═════ SUPPLIED ENTRIES ═════

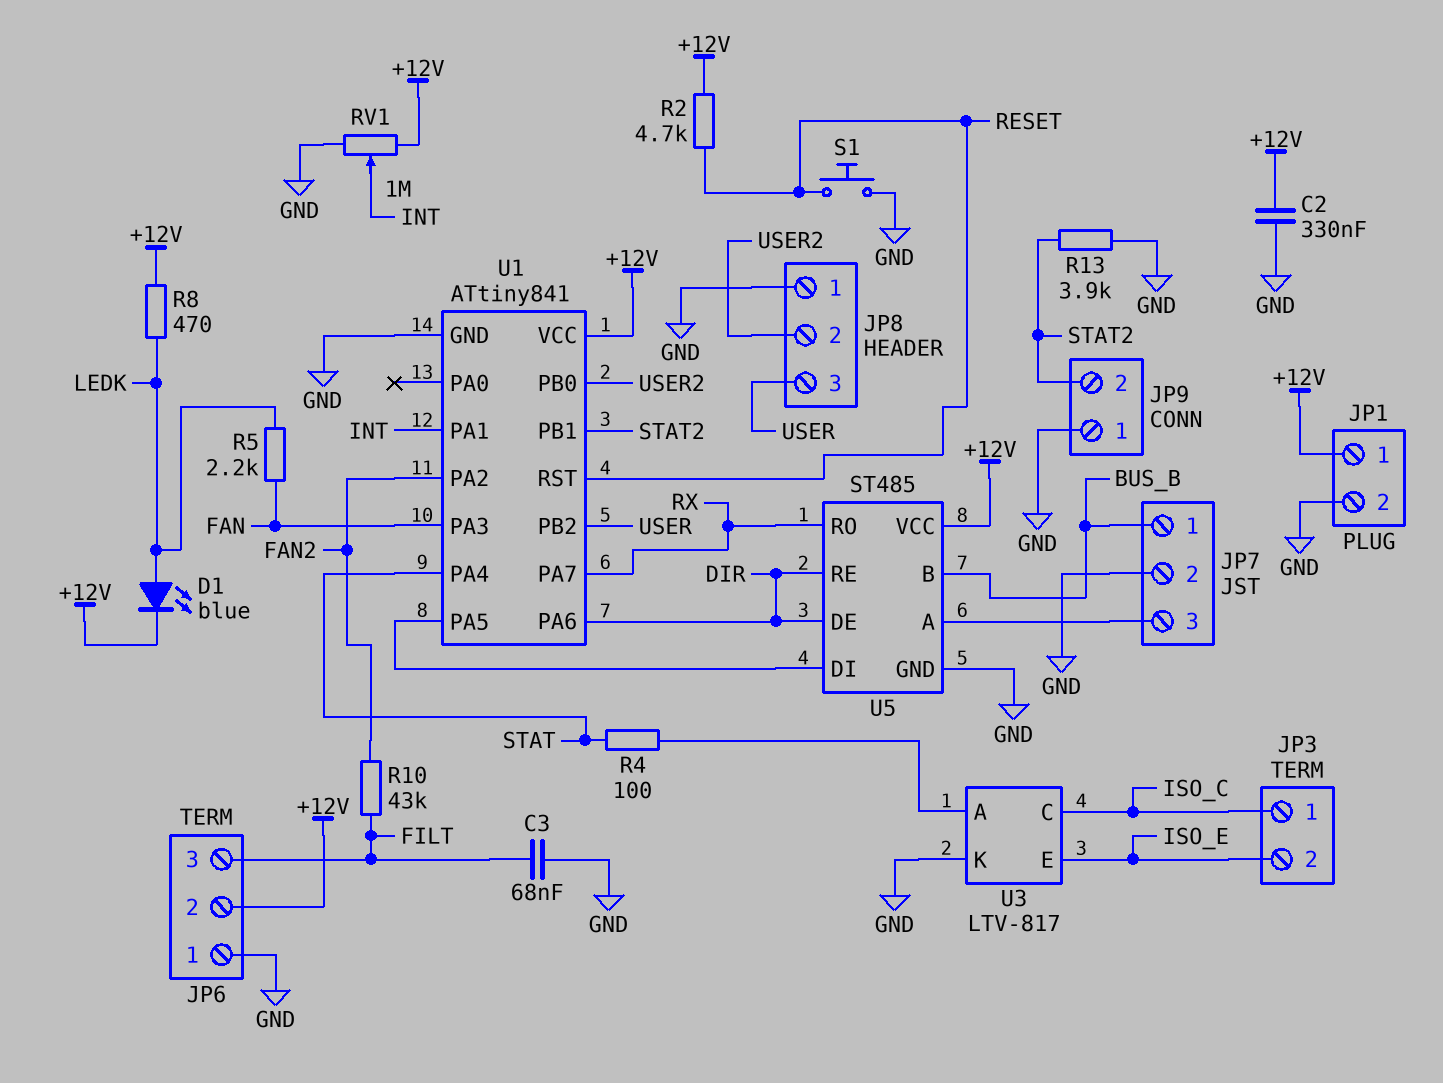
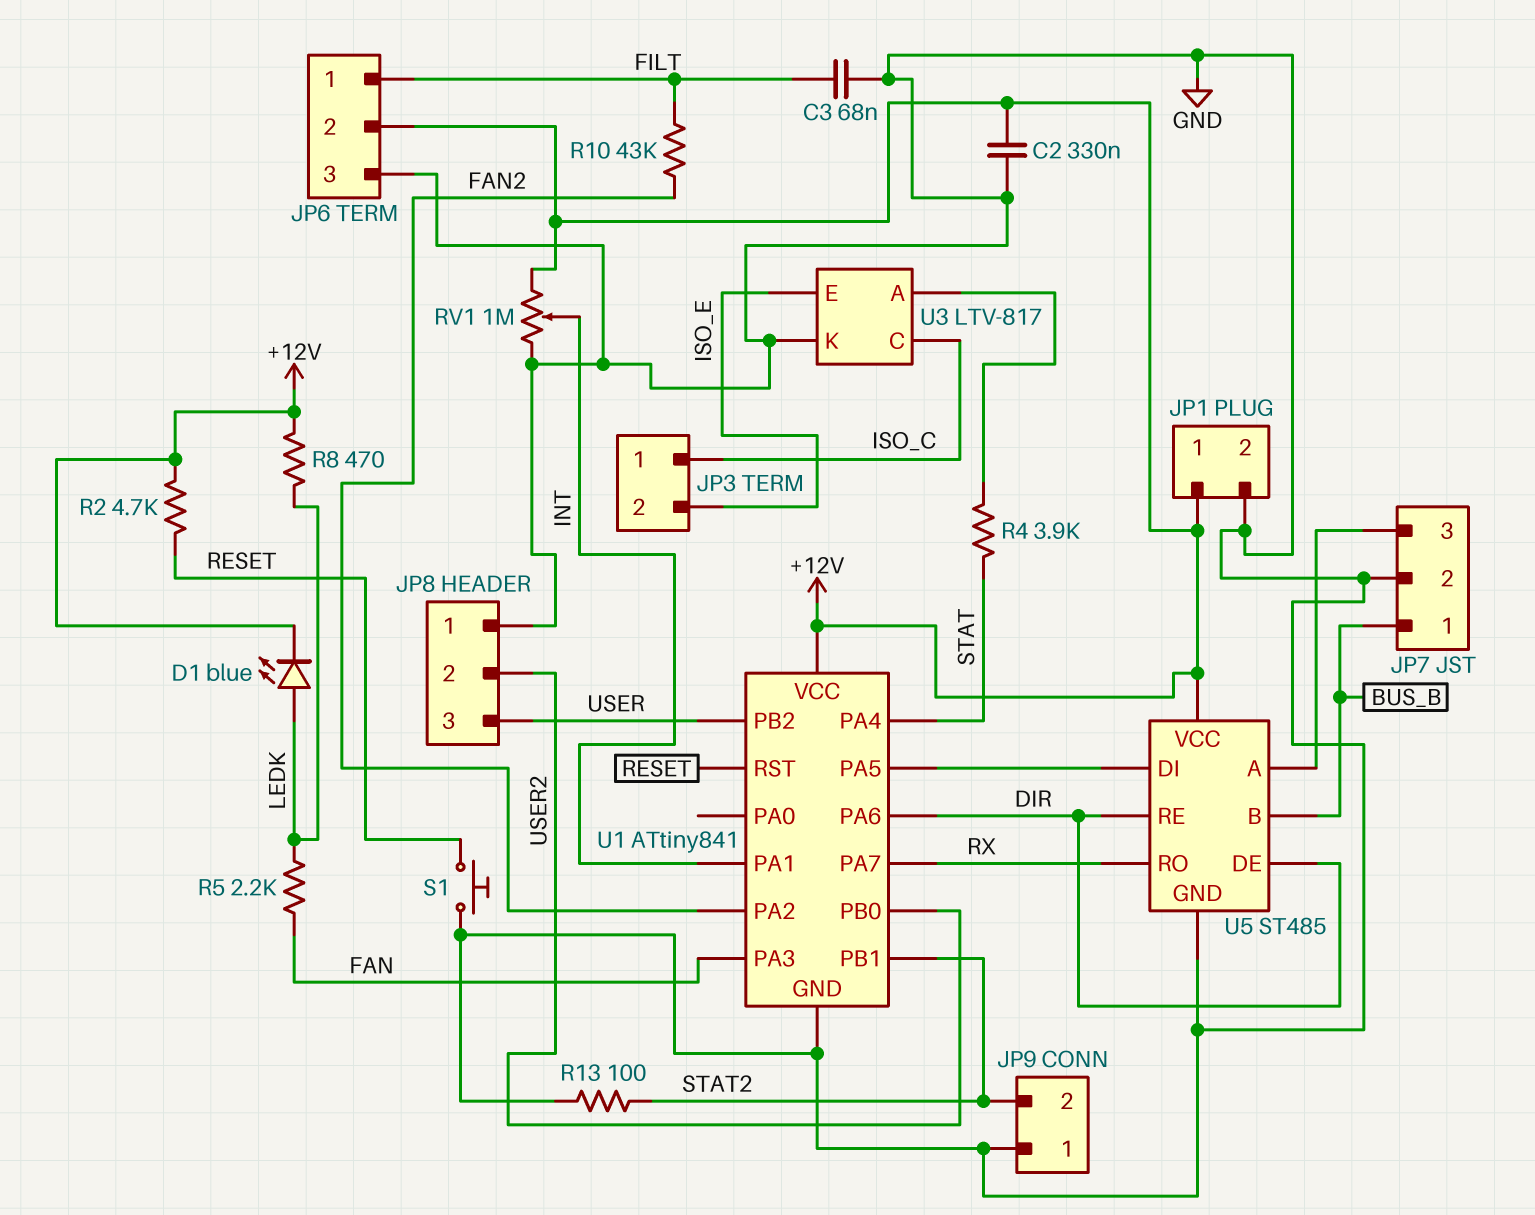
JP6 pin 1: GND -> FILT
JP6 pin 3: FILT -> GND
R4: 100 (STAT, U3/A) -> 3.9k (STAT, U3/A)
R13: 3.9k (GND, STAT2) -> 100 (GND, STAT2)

═════
═════ SUPPLIED ENTRIES ═════

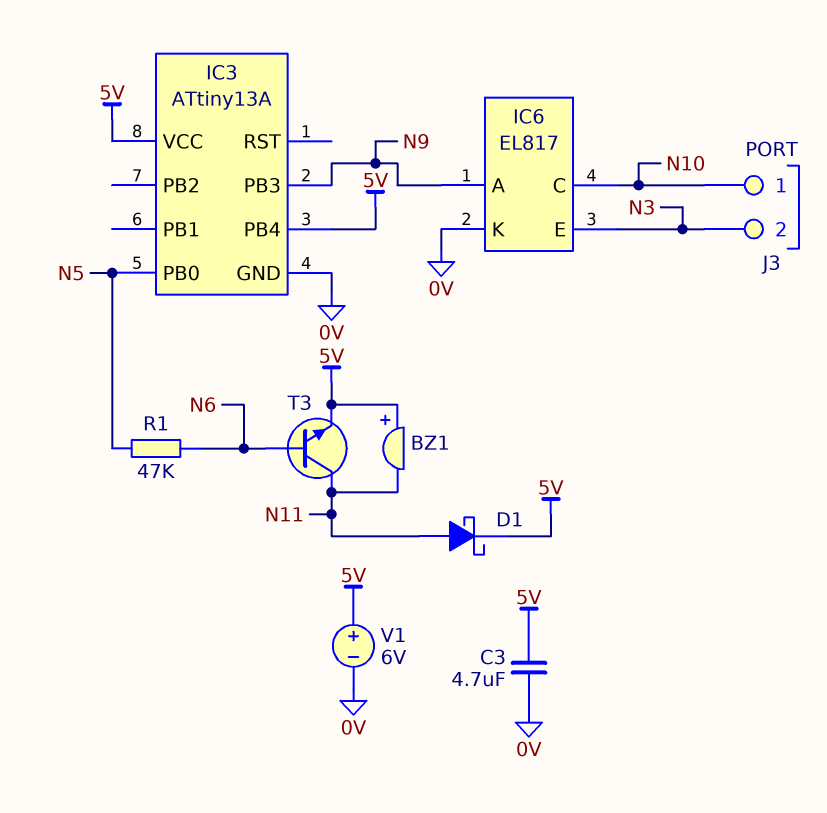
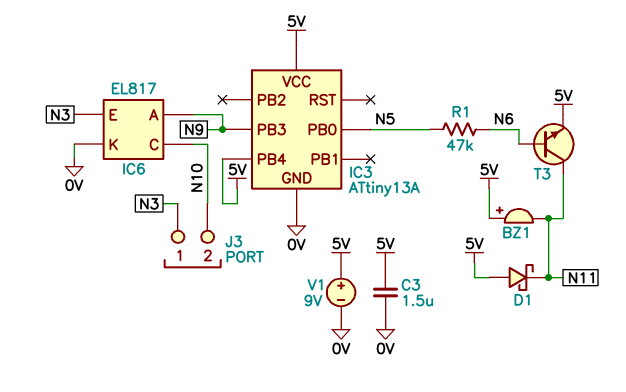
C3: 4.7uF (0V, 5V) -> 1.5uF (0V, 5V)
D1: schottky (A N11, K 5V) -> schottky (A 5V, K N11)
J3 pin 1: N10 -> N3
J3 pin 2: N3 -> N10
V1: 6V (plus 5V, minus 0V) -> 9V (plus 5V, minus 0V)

═════
═════ SUPPLIED ENTRIES ═════

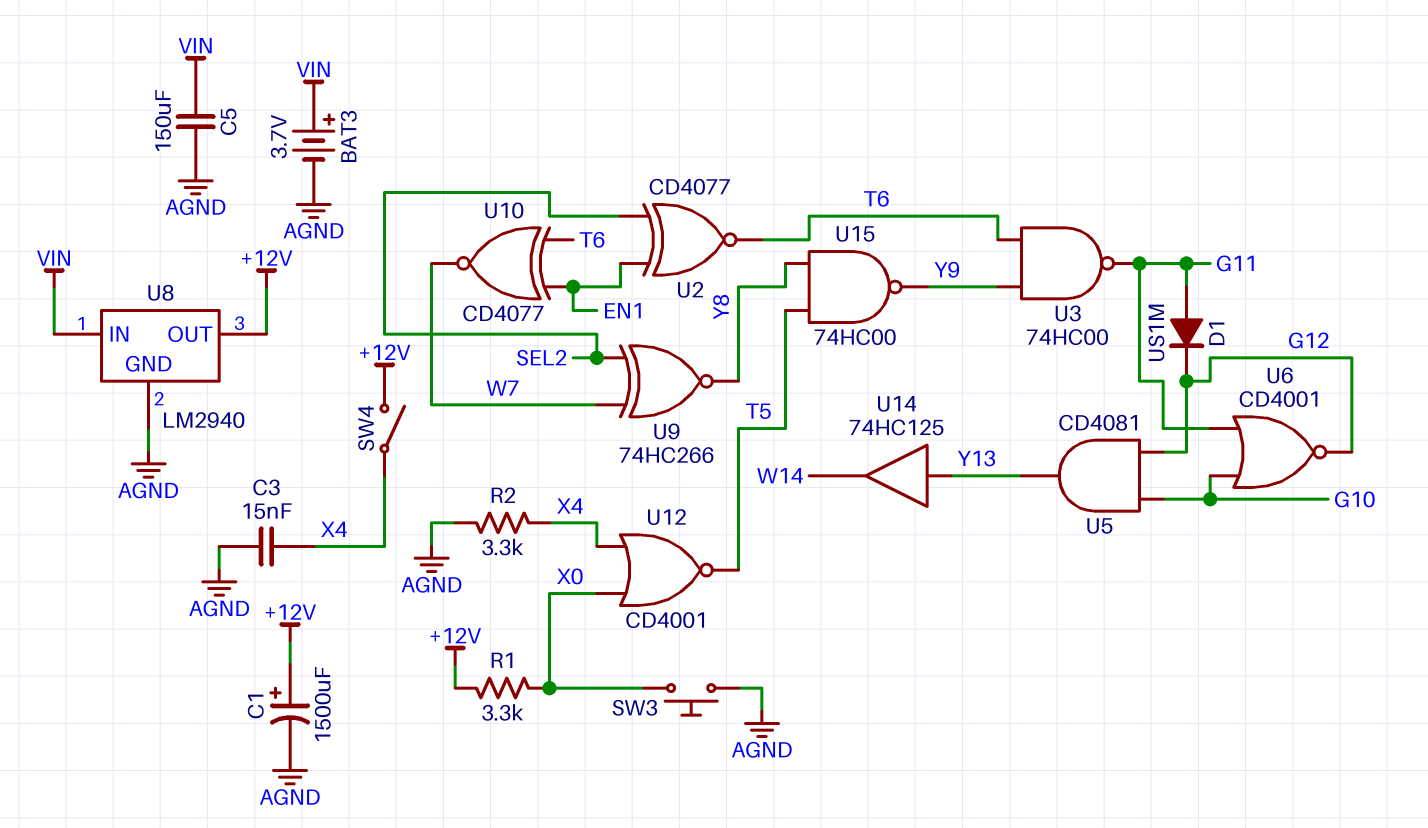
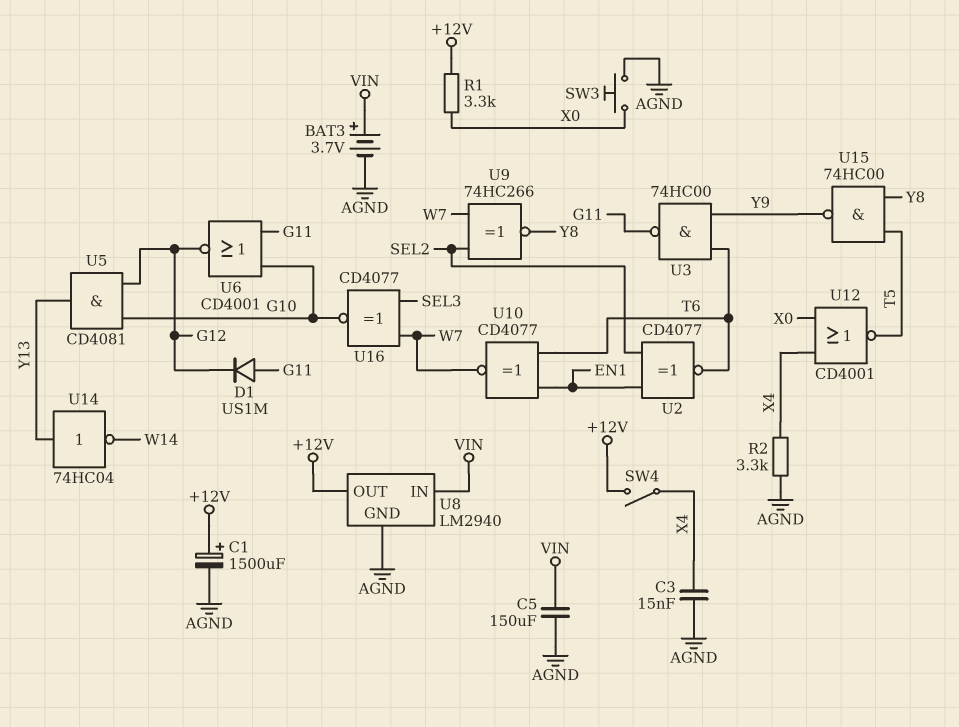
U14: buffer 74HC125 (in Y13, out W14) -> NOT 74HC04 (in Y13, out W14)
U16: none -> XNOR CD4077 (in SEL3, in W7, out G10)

═════

> **TASK REQUIREMENTS**
Within the listing above, the range opens at the line with "JP6 pin 1: GND -> FILT" and closes at the line with "R13: 3.9k (GND, STAT2) -> 100 (GND, STAT2)". Reproduce exactly the lines of that range, including both ends.

> **RESPONSE**
JP6 pin 1: GND -> FILT
JP6 pin 3: FILT -> GND
R4: 100 (STAT, U3/A) -> 3.9k (STAT, U3/A)
R13: 3.9k (GND, STAT2) -> 100 (GND, STAT2)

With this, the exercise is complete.